Source data -
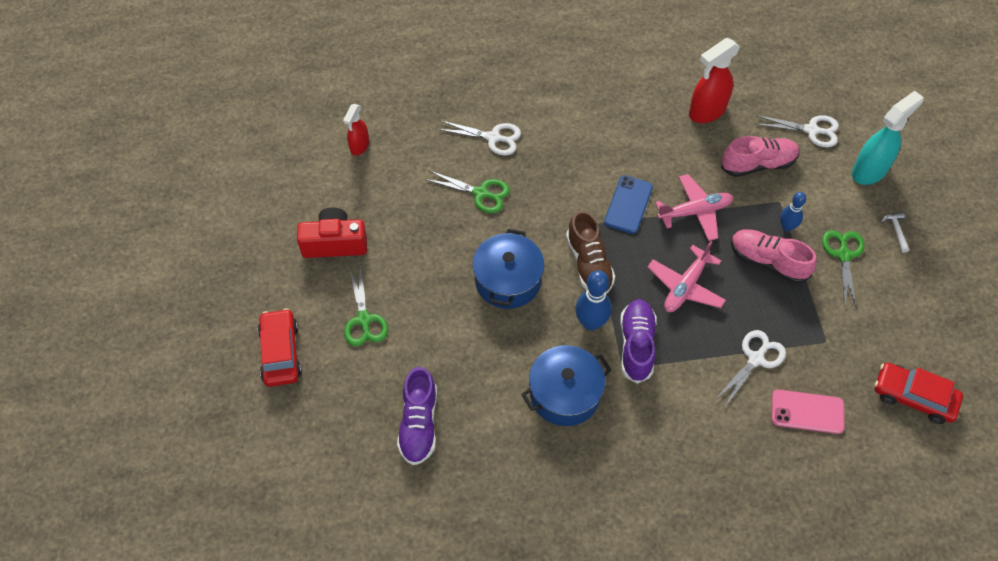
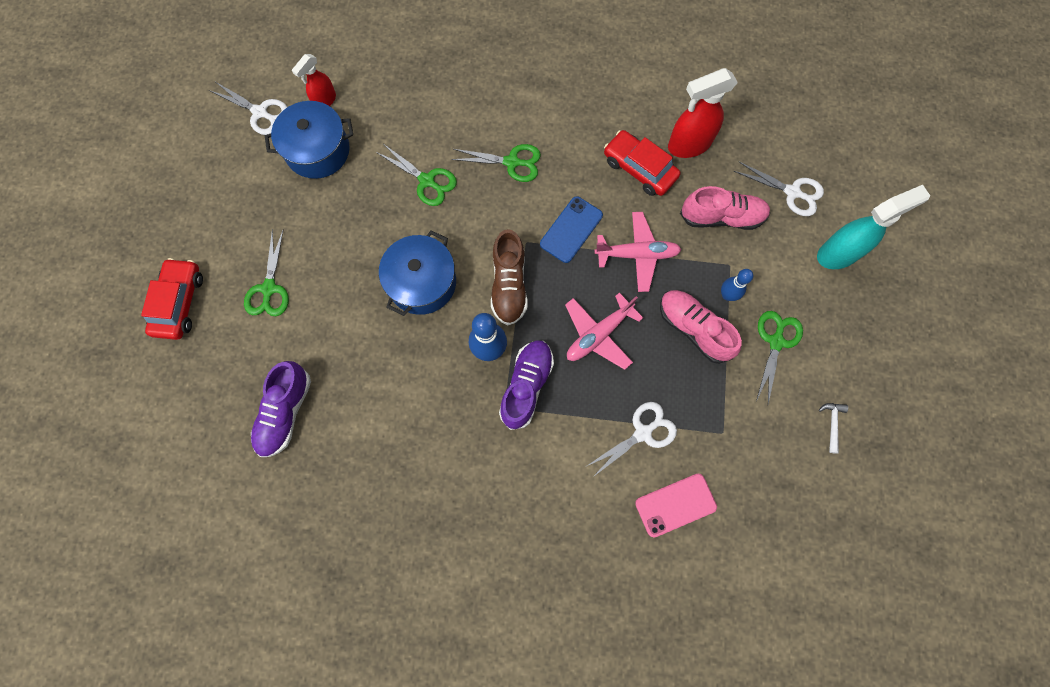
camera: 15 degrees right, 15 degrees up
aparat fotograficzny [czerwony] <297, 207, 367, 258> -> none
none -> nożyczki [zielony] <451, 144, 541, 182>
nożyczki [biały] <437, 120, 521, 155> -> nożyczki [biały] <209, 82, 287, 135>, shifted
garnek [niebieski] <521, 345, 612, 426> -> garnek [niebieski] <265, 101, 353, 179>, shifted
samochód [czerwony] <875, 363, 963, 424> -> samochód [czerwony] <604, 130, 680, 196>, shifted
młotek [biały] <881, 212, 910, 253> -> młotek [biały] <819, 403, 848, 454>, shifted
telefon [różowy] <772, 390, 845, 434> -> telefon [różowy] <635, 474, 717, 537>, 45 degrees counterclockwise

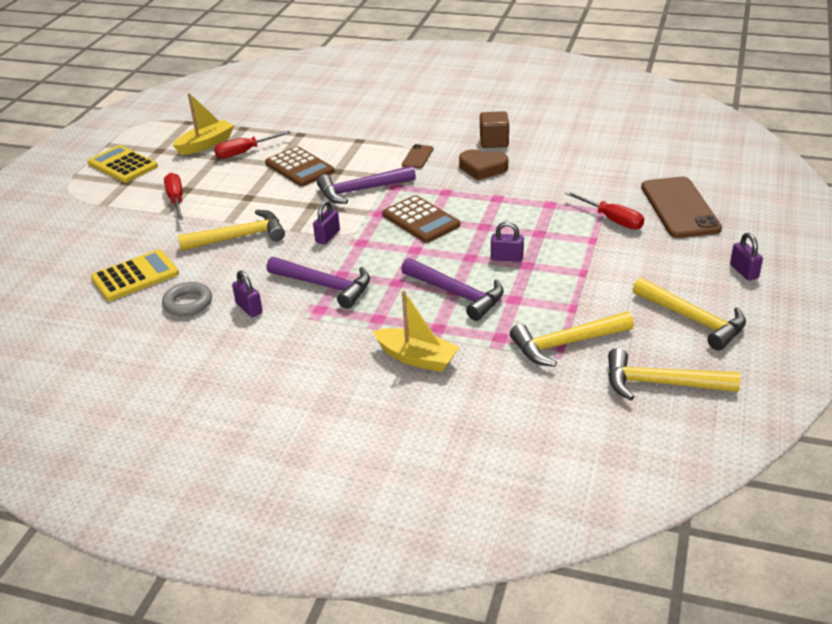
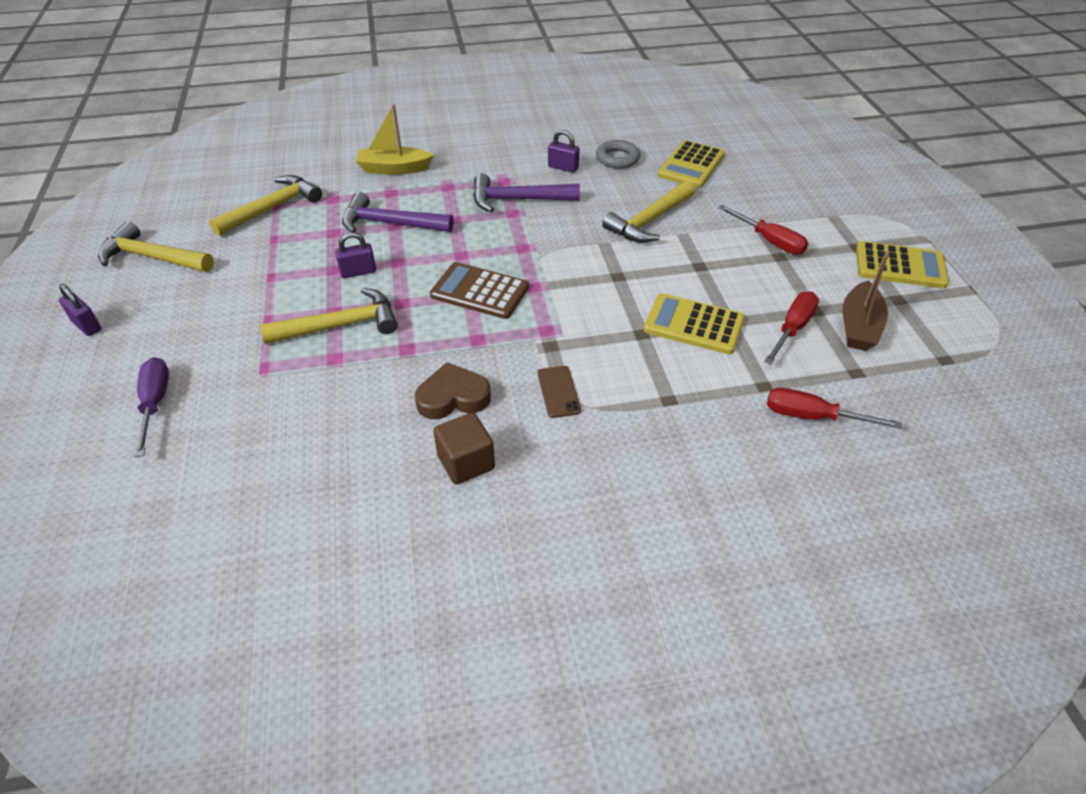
camera: 150 degrees right, 10 degrees up
kłódka [fioletowy] <313, 200, 340, 244> -> none
młotek [fioletowy] <317, 166, 416, 204> -> none
śrubokręt [czerwony] <565, 191, 644, 229> -> śrubokręt [czerwony] <767, 388, 902, 429>, shifted
młotek [żółty] <608, 348, 741, 400> -> młotek [żółty] <260, 288, 398, 344>, shifted
telefon [brązowy] <641, 177, 722, 238> -> śrubokręt [fioletowy] <135, 357, 169, 457>
łódka [żółty] <173, 93, 234, 155> -> łódka [brązowy] <843, 251, 890, 351>
kalkulator [brązowy] <265, 146, 335, 186> -> kalkulator [żółty] <644, 293, 745, 354>

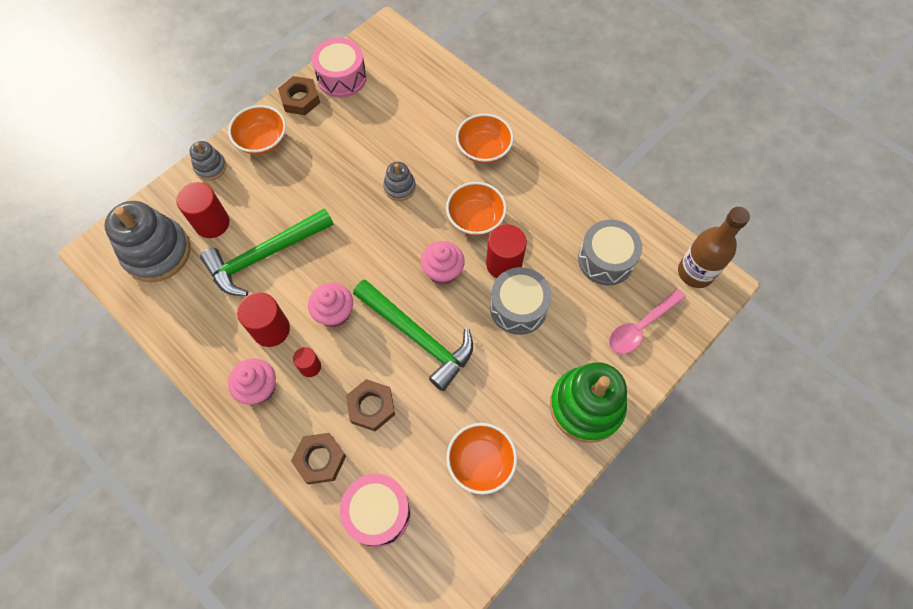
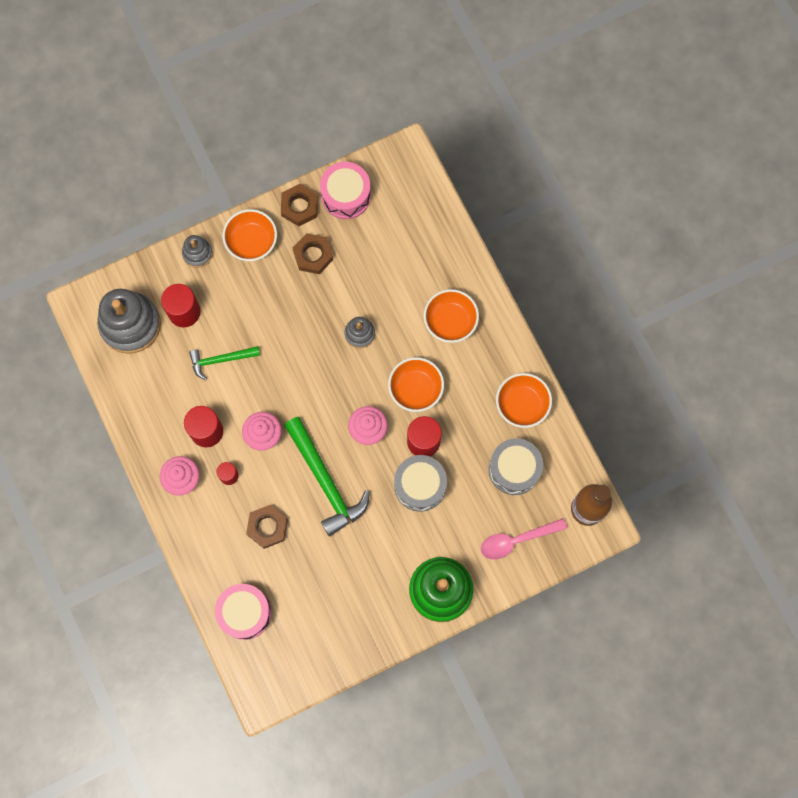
camera: 20 degrees right, 10 degrees up
nakrętka [brązowy] <291, 433, 346, 485> -> nakrętka [brązowy] <293, 233, 333, 274>, shifted
miska [pomarańczowy] <446, 423, 517, 494> -> miska [pomarańczowy] <496, 373, 552, 428>, shifted
młotek [zielony] <200, 208, 334, 296> -> młotek [zielony] <189, 346, 260, 380>, x0.58

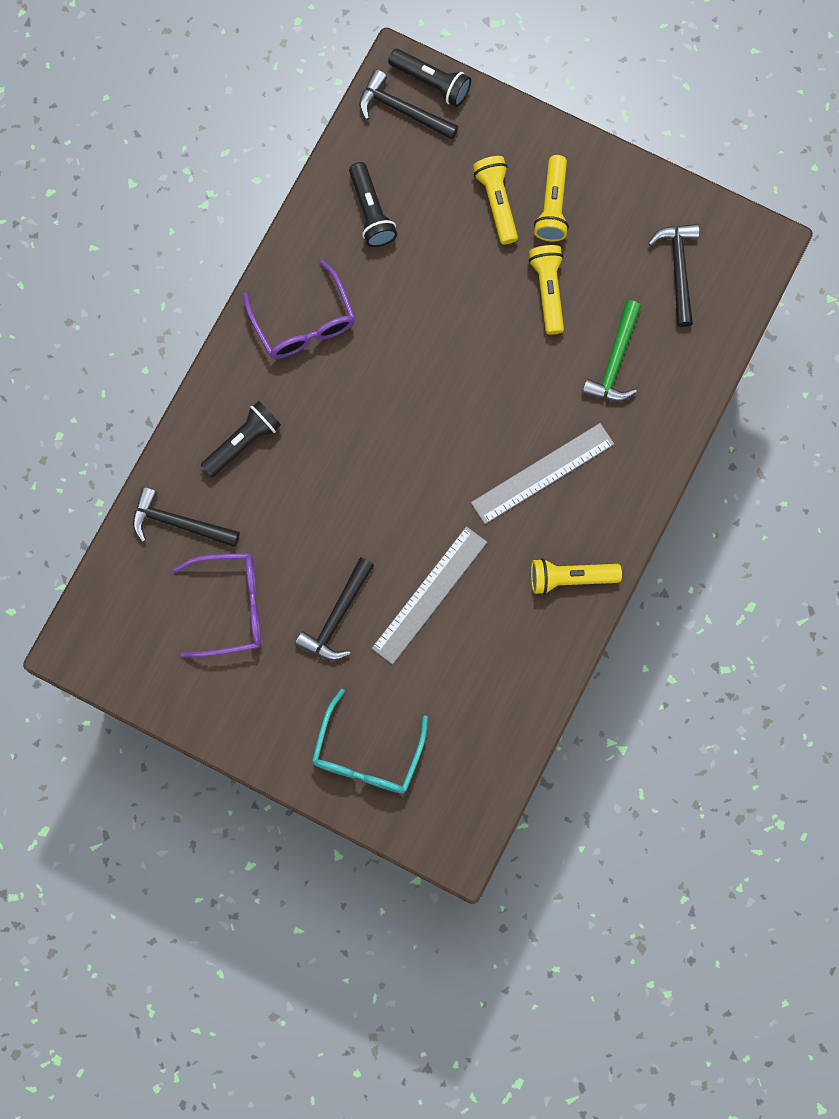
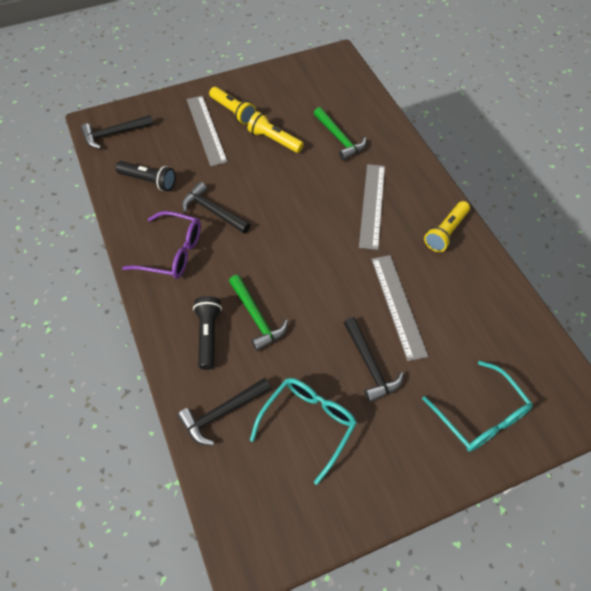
camera: 50 degrees left, 20 degrees down
latarka [czarny] <388, 49, 471, 107> -> none
none -> młotek [zielony] <229, 275, 288, 351>
młotek [czarny] <648, 224, 700, 327> -> młotek [czarny] <182, 182, 250, 233>, shifted
latarka [żółty] <473, 156, 518, 245> -> linijka [szary] <187, 96, 228, 166>
okulary [fioletowy] <173, 553, 261, 658> -> okulary [turkusowy] <250, 378, 357, 485>

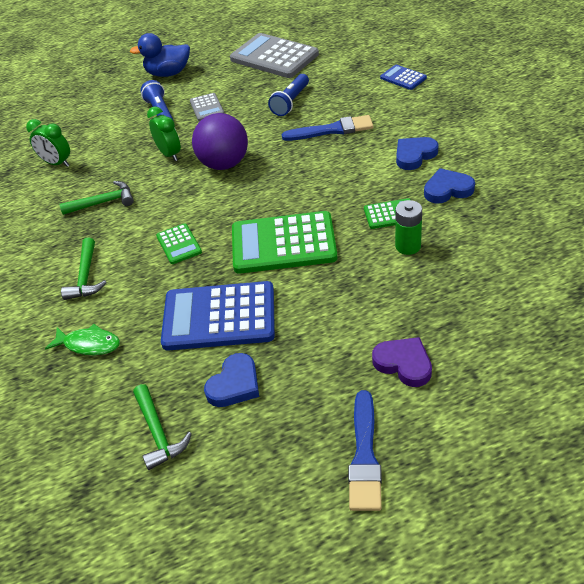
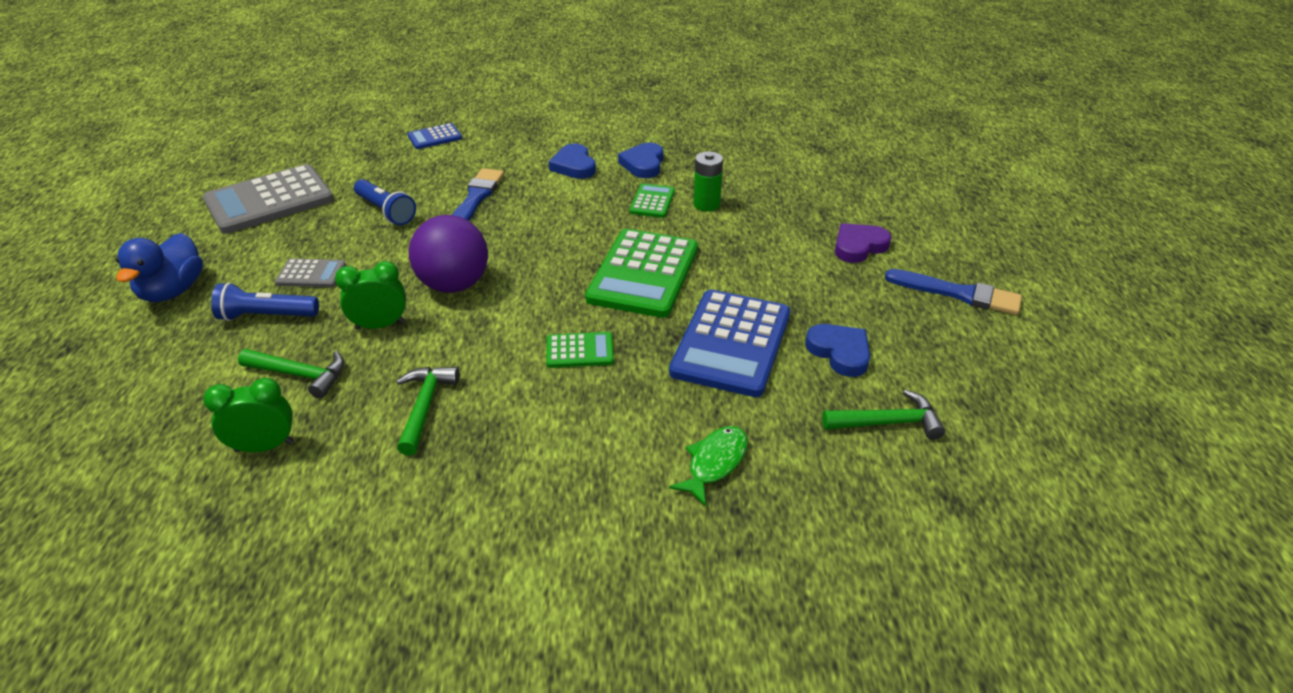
camera: 75 degrees left, 5 degrees down
młotek [zielony] <61, 237, 107, 300> -> młotek [zielony] <238, 349, 344, 399>, shifted
budzik [zielony] <26, 119, 70, 167> -> budzik [zielony] <203, 378, 294, 452>, 150 degrees counterclockwise

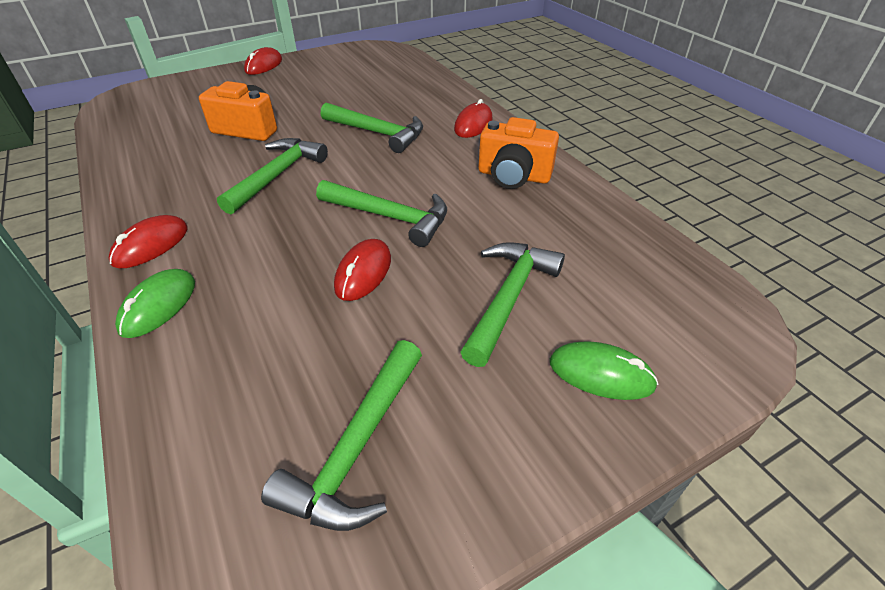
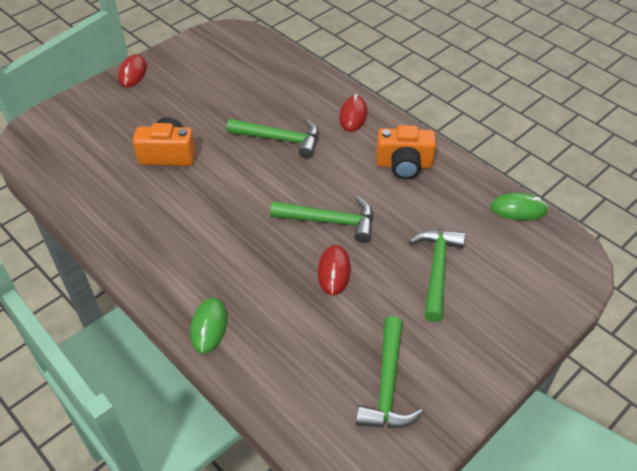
camera: 15 degrees left, 5 degrees up
myszka [czerwony] <109, 215, 188, 268> -> none
młotek [zielony] <217, 138, 328, 214> -> none
myszka [zielony] <550, 342, 658, 400> -> myszka [zielony] <490, 193, 549, 220>, shifted

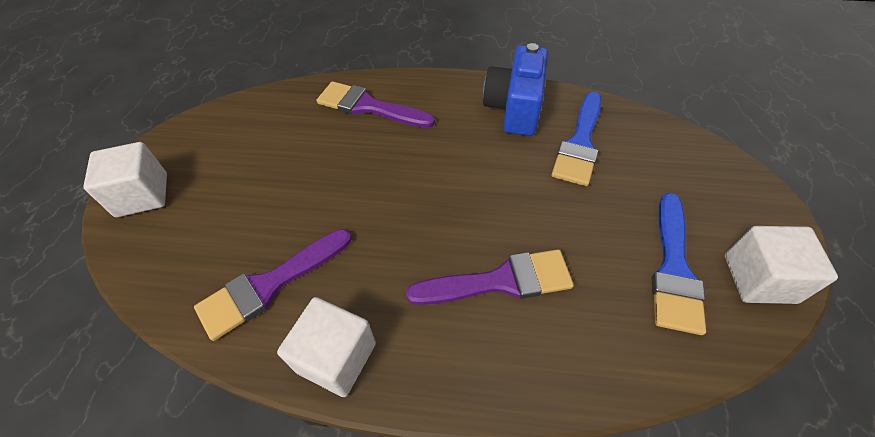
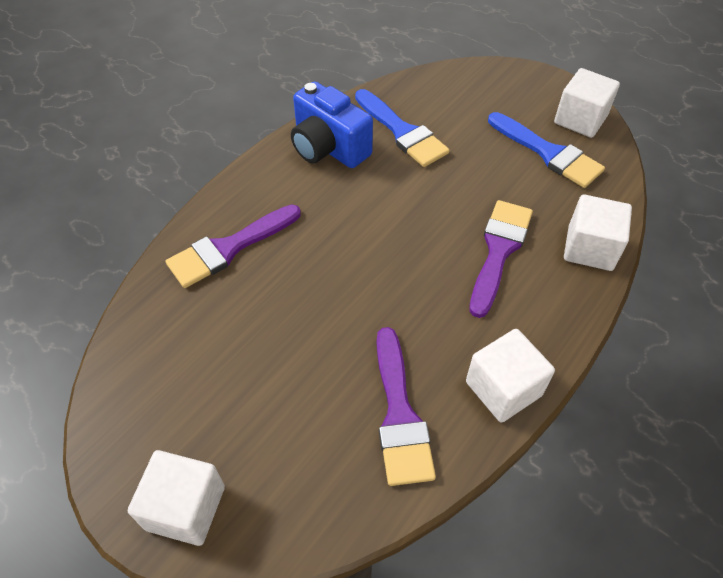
camera: 60 degrees left, 0 degrees up
none -> sześcian [biały] <564, 194, 632, 271>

Brief -
Give back exactly the lines from the opening of the listing through the line holding "młotek [biały] <881, 212, 910, 253>", both ends included, with every picture omitted.

Solution -
camera: 15 degrees right, 15 degrees up
aparat fotograficzny [czerwony] <297, 207, 367, 258> -> none
none -> nożyczki [zielony] <451, 144, 541, 182>
nożyczki [biały] <437, 120, 521, 155> -> nożyczki [biały] <209, 82, 287, 135>, shifted
garnek [niebieski] <521, 345, 612, 426> -> garnek [niebieski] <265, 101, 353, 179>, shifted
samochód [czerwony] <875, 363, 963, 424> -> samochód [czerwony] <604, 130, 680, 196>, shifted
młotek [biały] <881, 212, 910, 253> -> młotek [biały] <819, 403, 848, 454>, shifted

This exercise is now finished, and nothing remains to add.